* [Work task] Set down, character for character, everything in the records below from the line holding "shelving: (818, 804) -> (645, 758), moved" down to the line holding "floor lamp: (353, 1576)", and no other line.

* [Dataset content]
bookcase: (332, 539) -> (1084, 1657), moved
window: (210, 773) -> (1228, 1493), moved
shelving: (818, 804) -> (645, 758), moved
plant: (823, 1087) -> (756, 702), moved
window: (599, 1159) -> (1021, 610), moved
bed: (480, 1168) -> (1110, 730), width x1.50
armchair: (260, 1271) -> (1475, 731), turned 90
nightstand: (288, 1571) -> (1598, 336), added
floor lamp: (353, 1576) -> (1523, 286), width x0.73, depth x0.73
--
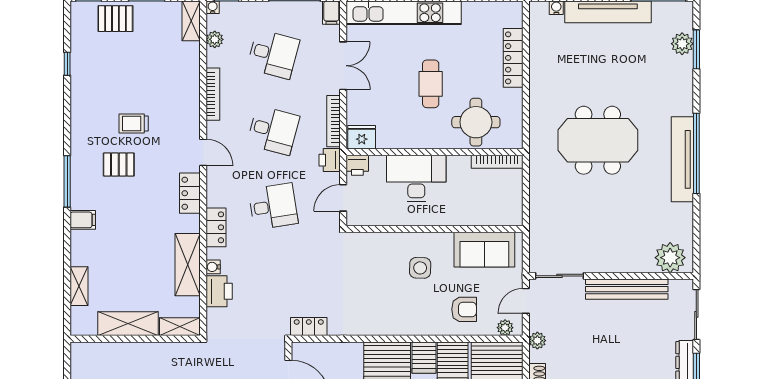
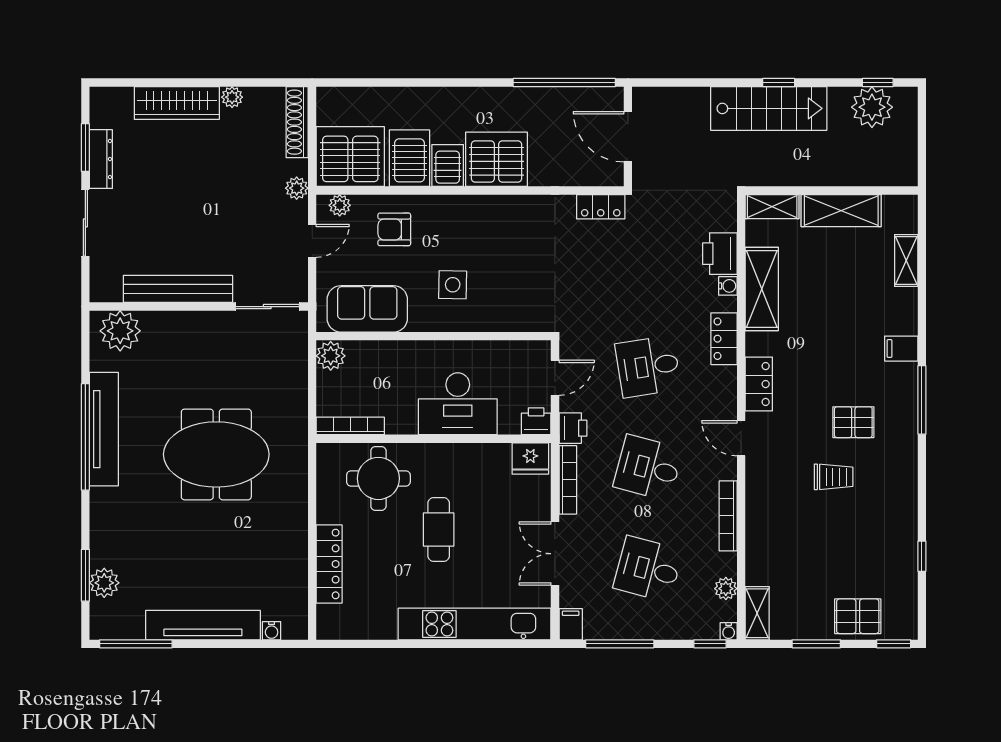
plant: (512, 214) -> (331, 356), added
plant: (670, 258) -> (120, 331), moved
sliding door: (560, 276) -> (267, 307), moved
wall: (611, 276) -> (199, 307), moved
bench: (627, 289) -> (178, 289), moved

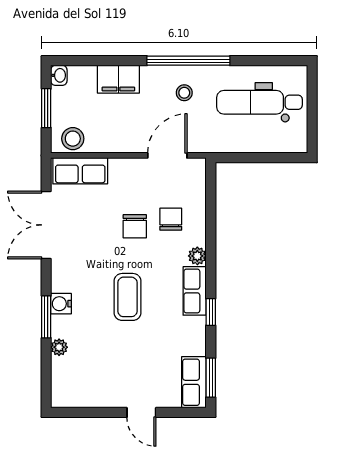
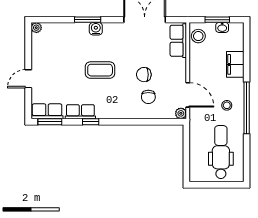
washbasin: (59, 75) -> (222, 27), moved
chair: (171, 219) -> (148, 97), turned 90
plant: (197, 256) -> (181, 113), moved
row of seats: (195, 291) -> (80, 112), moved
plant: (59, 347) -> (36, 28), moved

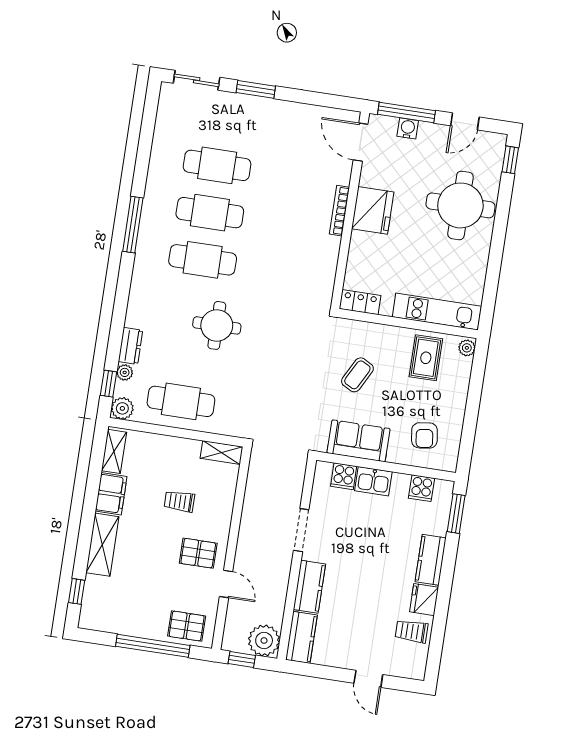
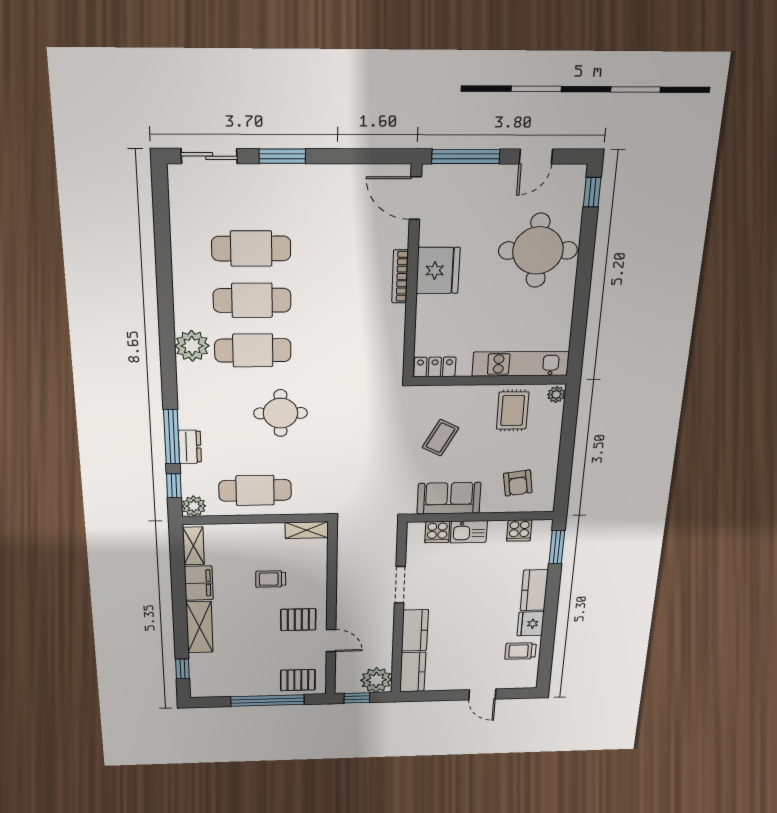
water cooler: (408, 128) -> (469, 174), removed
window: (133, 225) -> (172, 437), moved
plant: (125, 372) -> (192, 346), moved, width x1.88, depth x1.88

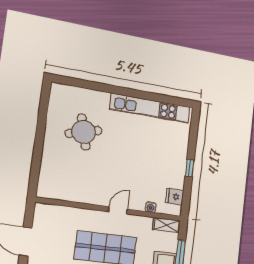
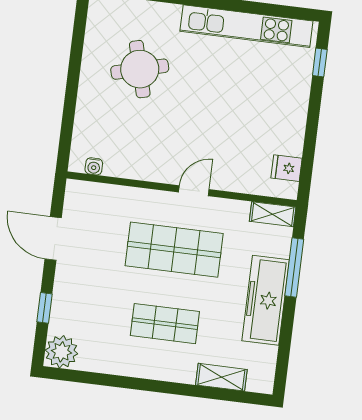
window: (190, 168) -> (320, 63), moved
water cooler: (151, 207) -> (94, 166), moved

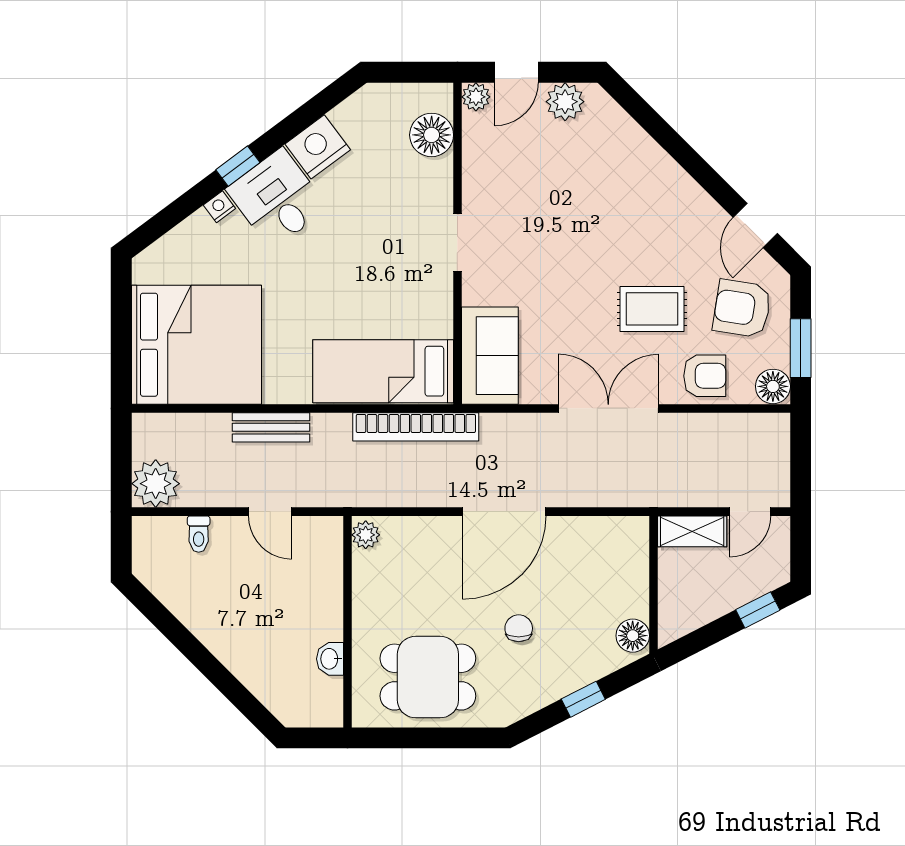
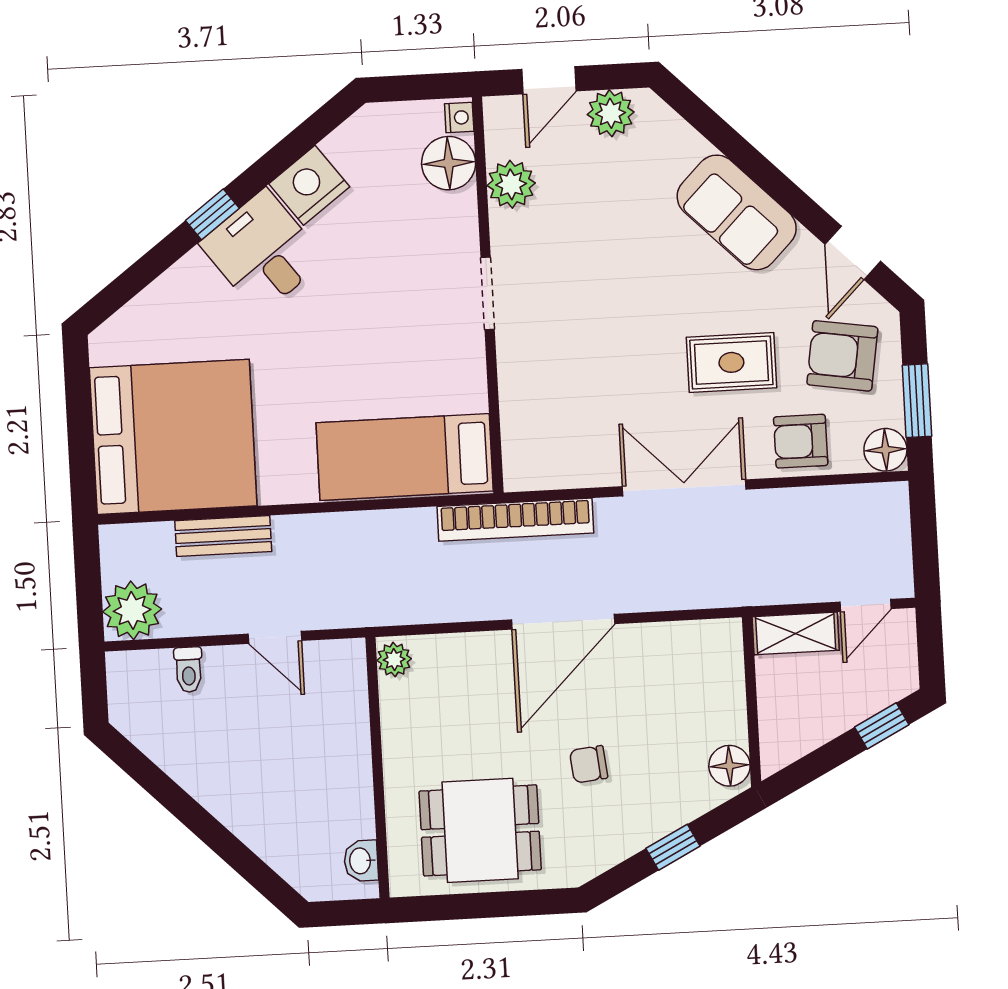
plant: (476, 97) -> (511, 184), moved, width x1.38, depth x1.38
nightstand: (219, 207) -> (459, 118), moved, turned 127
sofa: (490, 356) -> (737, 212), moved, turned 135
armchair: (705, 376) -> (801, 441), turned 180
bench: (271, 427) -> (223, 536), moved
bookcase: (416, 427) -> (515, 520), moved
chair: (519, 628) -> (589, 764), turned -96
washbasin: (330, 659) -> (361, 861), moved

* [Task solution]
shelving: (818, 804) -> (645, 758), moved
plant: (823, 1087) -> (756, 702), moved
window: (599, 1159) -> (1021, 610), moved
bed: (480, 1168) -> (1110, 730), width x1.50
armchair: (260, 1271) -> (1475, 731), turned 90
nightstand: (288, 1571) -> (1598, 336), added
floor lamp: (353, 1576) -> (1523, 286), width x0.73, depth x0.73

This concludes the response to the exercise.